▶ Activity
Using the records below, count the lines with "plus" in them. Give the number only.

▶ Given records
┄┄┄┄┄┄┄┄┄┄

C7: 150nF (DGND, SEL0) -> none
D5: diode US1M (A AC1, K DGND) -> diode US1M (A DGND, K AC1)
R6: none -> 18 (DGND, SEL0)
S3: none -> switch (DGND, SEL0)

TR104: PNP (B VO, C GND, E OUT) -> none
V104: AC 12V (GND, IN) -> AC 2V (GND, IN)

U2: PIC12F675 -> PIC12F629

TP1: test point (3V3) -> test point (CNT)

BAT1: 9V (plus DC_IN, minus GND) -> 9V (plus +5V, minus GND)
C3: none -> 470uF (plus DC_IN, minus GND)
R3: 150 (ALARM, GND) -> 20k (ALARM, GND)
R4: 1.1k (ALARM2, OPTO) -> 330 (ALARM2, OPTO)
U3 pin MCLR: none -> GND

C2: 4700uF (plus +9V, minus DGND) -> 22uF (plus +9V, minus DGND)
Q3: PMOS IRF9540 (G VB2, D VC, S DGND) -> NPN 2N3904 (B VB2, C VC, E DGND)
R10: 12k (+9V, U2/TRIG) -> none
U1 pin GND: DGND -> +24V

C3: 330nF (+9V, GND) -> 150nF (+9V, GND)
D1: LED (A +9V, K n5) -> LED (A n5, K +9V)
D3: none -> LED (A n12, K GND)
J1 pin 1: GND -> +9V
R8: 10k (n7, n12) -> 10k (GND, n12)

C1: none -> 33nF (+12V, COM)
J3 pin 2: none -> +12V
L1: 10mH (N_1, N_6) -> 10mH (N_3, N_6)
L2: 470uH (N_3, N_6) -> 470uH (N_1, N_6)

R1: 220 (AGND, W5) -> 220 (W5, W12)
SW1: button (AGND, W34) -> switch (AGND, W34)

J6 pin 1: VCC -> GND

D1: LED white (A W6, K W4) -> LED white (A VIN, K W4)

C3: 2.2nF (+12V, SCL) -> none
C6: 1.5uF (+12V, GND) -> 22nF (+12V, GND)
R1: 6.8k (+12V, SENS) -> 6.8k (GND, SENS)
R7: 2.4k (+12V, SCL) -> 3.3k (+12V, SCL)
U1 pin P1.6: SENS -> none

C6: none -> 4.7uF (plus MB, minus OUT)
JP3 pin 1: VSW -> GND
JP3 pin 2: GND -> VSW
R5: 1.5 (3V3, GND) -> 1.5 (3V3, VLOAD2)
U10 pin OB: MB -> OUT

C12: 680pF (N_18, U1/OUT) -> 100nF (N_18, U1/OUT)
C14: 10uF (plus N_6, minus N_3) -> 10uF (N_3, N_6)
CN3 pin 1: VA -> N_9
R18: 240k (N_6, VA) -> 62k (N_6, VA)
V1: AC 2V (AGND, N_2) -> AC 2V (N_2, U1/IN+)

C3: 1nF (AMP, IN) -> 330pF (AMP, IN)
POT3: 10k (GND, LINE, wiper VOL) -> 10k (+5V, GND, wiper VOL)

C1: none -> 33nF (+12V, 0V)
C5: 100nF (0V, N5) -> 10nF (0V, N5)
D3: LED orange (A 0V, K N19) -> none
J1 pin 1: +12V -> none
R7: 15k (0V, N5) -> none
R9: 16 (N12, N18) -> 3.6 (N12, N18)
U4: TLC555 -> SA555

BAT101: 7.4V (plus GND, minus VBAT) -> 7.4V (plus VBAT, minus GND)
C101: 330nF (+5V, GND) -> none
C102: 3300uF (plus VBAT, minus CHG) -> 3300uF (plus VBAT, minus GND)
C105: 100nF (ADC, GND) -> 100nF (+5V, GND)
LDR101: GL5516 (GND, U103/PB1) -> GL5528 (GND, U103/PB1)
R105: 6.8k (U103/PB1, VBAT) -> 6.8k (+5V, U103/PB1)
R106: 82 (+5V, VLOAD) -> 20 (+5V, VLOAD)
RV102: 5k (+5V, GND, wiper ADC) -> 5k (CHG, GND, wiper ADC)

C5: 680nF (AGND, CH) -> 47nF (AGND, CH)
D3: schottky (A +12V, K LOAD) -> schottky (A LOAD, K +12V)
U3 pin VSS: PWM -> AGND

┄┄┄┄┄┄┄┄┄┄

▶ Solution to this exercise
7